Below are some records; give them all again exactly, but not the pictures.
[INFORMATION PROVIDED Boundary: Start]
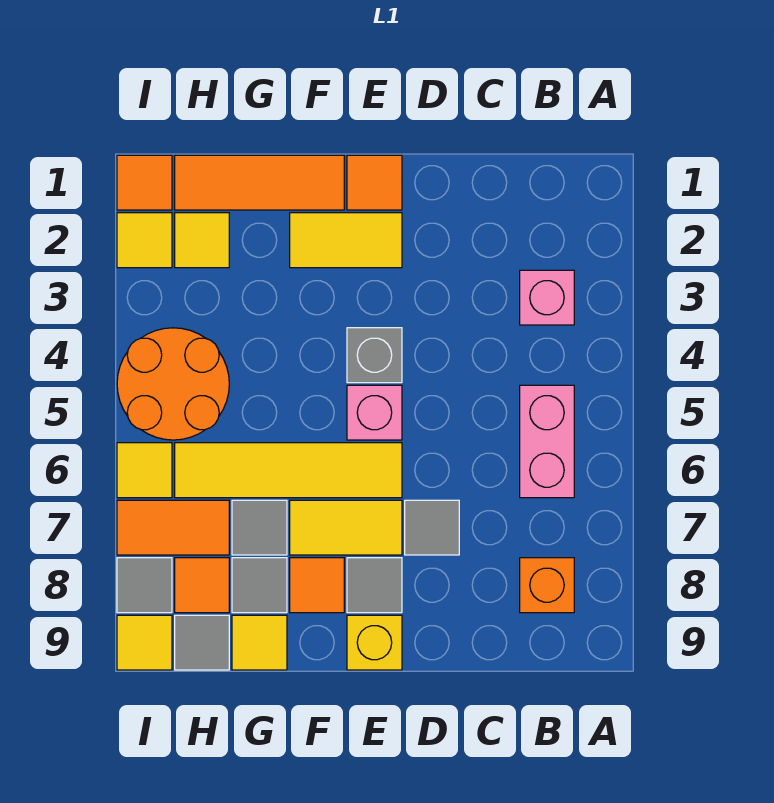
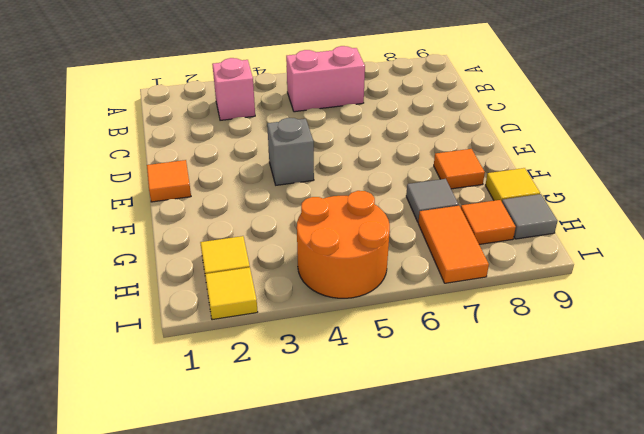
none -> orange brick B8 level 1
none -> grey tile D7 level 1
none -> yellow tile E2:F2 level 1

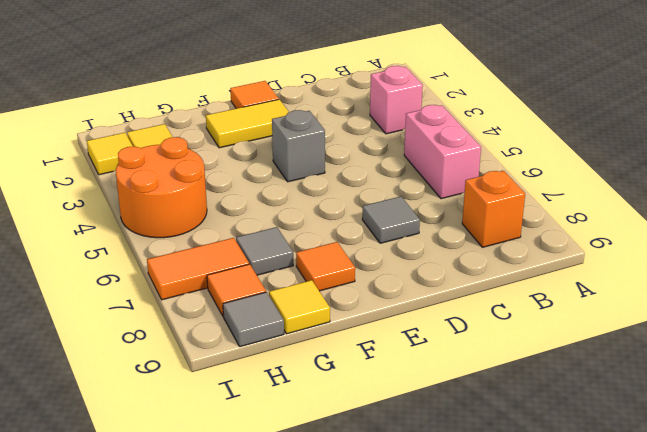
none -> pink brick E5 level 1
none -> yellow tile E6:H6 level 1
none -> yellow tile E7:F7 level 1

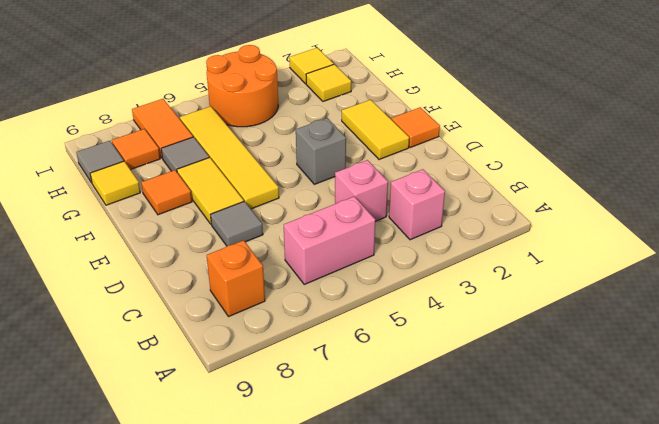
pink brick C4 level 1 -> pink brick E5 level 1
none -> grey tile E8 level 1
none -> yellow brick E9 level 1
none -> orange tile F1:H1 level 1

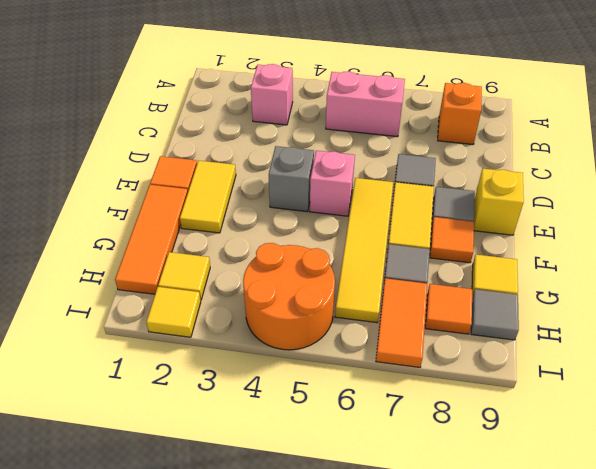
none -> grey tile G8 level 1
none -> orange tile I1 level 1
none -> yellow tile I6 level 1

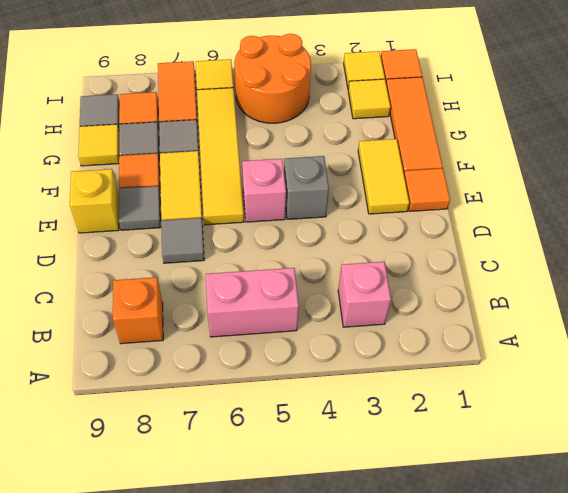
none -> grey tile I8 level 1
none -> yellow tile I9 level 1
[INFORMATION PROVIDED Boundary: End]
(RESPONSE AREA):
none -> orange brick B8 level 1
none -> grey tile D7 level 1
none -> yellow tile E2:F2 level 1

none -> pink brick E5 level 1
none -> yellow tile E6:H6 level 1
none -> yellow tile E7:F7 level 1

pink brick C4 level 1 -> pink brick E5 level 1
none -> grey tile E8 level 1
none -> yellow brick E9 level 1
none -> orange tile F1:H1 level 1

none -> grey tile G8 level 1
none -> orange tile I1 level 1
none -> yellow tile I6 level 1

none -> grey tile I8 level 1
none -> yellow tile I9 level 1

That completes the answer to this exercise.